───── Input material

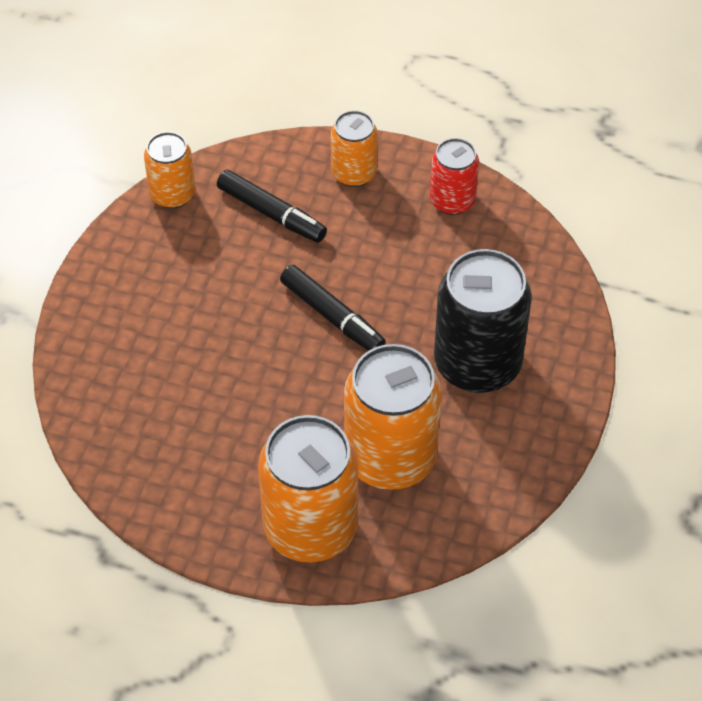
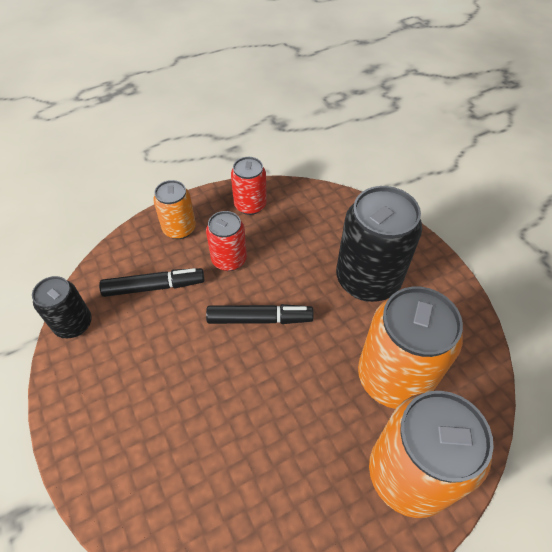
camera: 45 degrees left, 0 degrees up
(172, 194) = (73, 324): orange can -> black can
(367, 240) = (229, 259): none -> red can

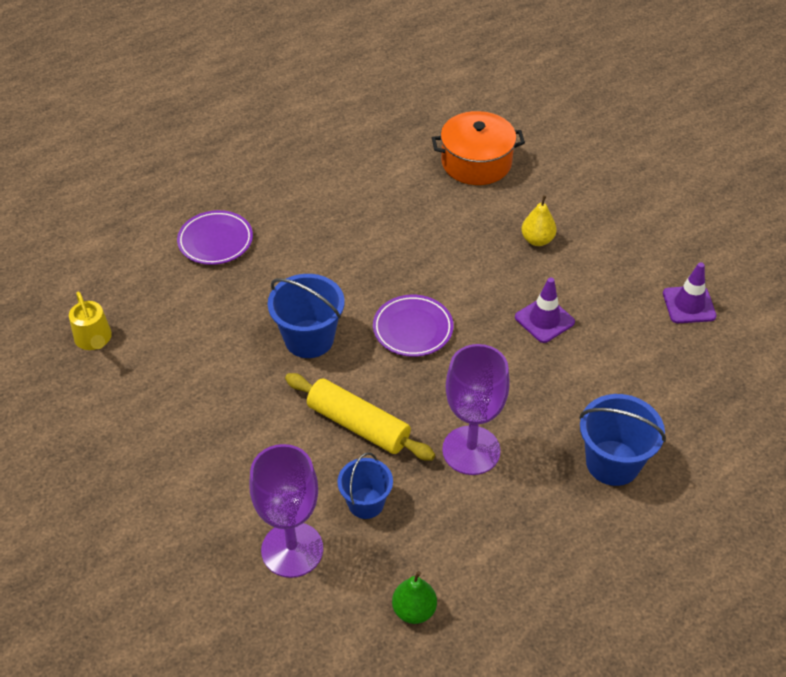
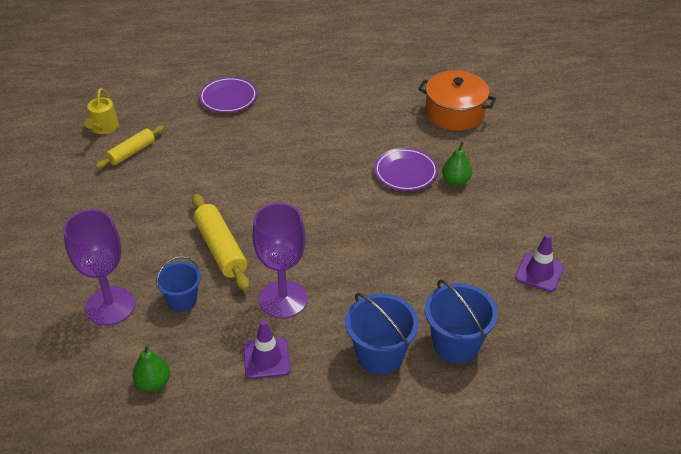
camera: 30 degrees right, 5 degrees down
(156, 355) = (132, 152): none -> yellow rolling pin
(309, 339) = (236, 181): blue bucket -> blue bucket (456, 344)
(413, 329) = (312, 204): purple plate -> purple plate (405, 172)
(537, 240) = (455, 181): yellow pear -> green pear
(544, 320) = (413, 236): purple traffic cone -> purple traffic cone (266, 358)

──────────

_Task instructions_
Retype the whole listing exactly and leave the pictures out.

_Written solution_
camera: 45 degrees left, 0 degrees up
(172, 194) = (73, 324): orange can -> black can
(367, 240) = (229, 259): none -> red can

camera: 30 degrees right, 5 degrees down
(156, 355) = (132, 152): none -> yellow rolling pin
(309, 339) = (236, 181): blue bucket -> blue bucket (456, 344)
(413, 329) = (312, 204): purple plate -> purple plate (405, 172)
(537, 240) = (455, 181): yellow pear -> green pear
(544, 320) = (413, 236): purple traffic cone -> purple traffic cone (266, 358)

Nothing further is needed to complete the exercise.